» Pixel coordinate object listings
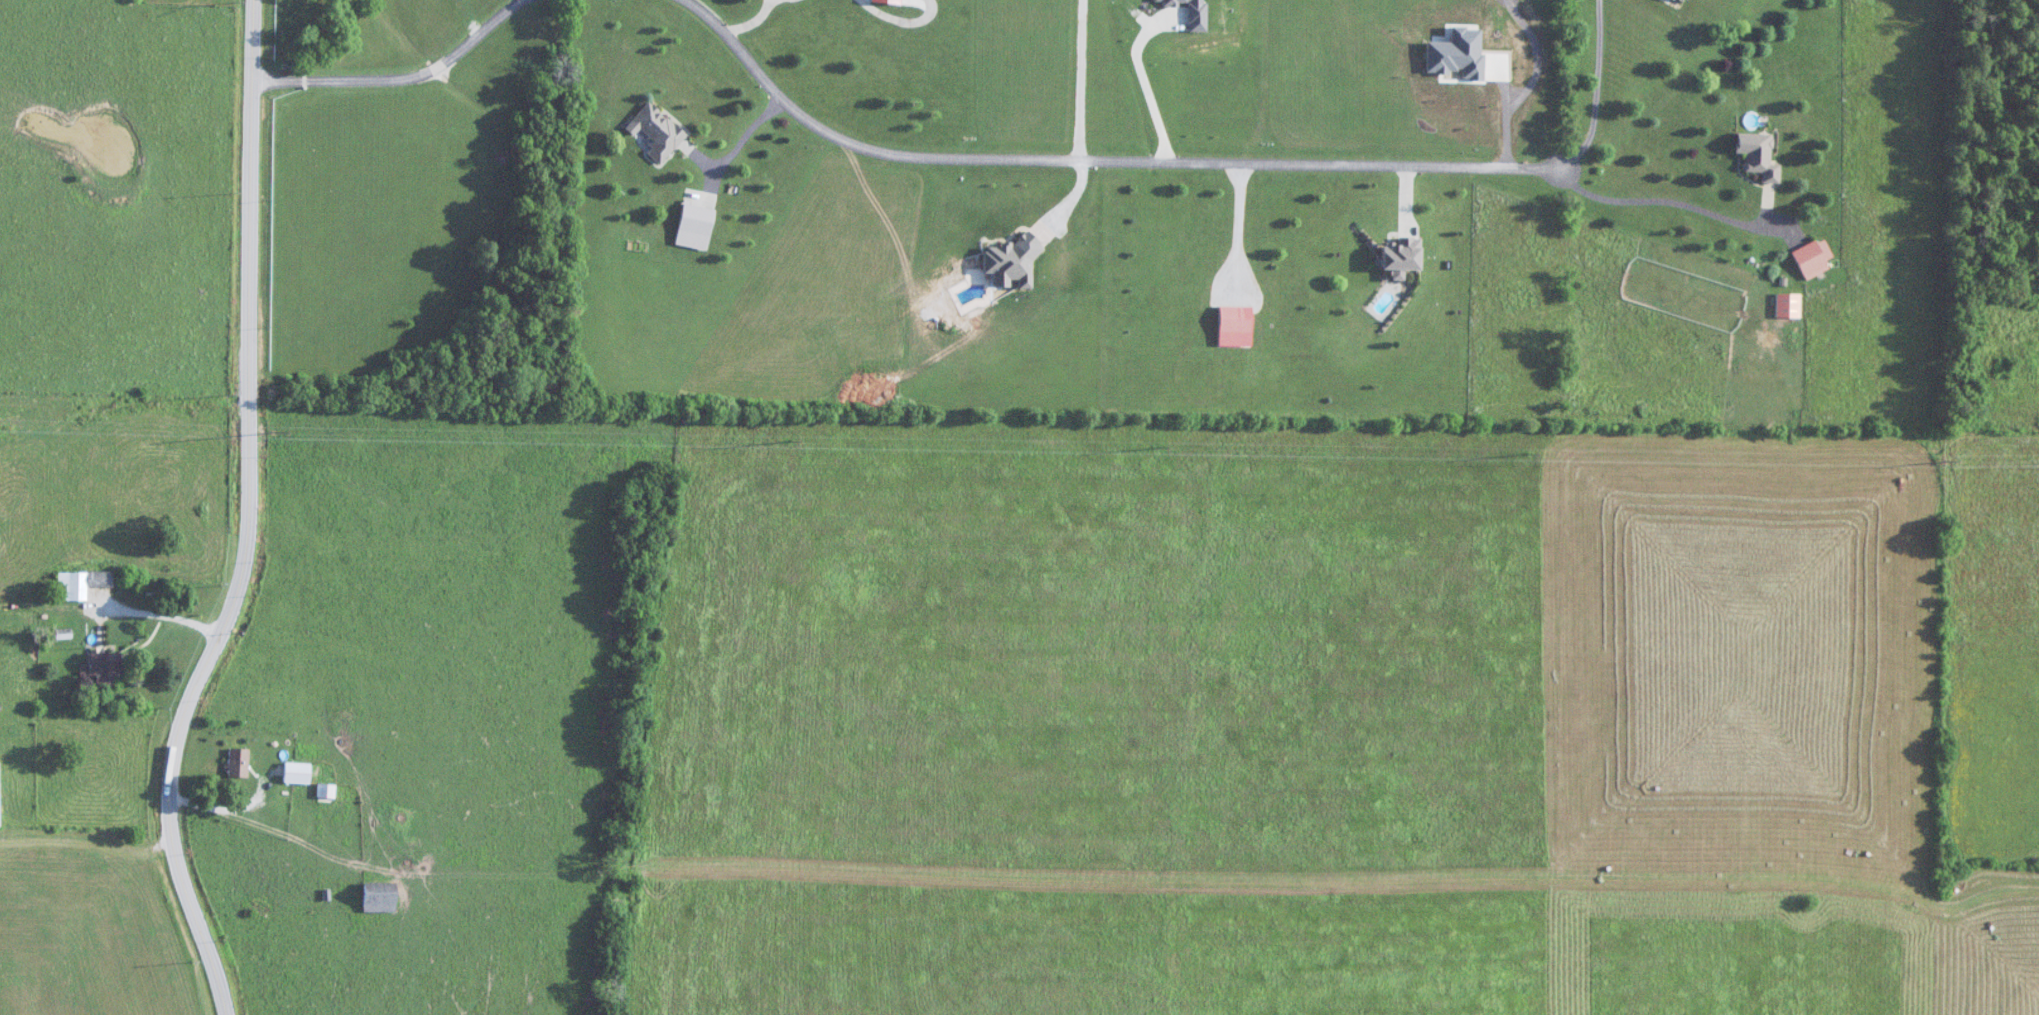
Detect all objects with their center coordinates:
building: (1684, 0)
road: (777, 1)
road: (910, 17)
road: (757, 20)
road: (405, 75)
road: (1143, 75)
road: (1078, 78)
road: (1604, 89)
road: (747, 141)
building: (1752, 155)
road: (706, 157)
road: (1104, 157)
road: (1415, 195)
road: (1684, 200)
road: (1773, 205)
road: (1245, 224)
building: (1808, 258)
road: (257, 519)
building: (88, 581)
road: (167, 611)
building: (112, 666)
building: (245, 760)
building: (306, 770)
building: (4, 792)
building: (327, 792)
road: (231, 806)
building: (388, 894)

» ASSIGNMENT
None of the pictures should appear, though every line of the data above must be reproduced exactly.

» EXERCISE OUTPUT
Detect all objects with their center coordinates:
building: (1684, 0)
road: (777, 1)
road: (910, 17)
road: (757, 20)
road: (405, 75)
road: (1143, 75)
road: (1078, 78)
road: (1604, 89)
road: (747, 141)
building: (1752, 155)
road: (706, 157)
road: (1104, 157)
road: (1415, 195)
road: (1684, 200)
road: (1773, 205)
road: (1245, 224)
building: (1808, 258)
road: (257, 519)
building: (88, 581)
road: (167, 611)
building: (112, 666)
building: (245, 760)
building: (306, 770)
building: (4, 792)
building: (327, 792)
road: (231, 806)
building: (388, 894)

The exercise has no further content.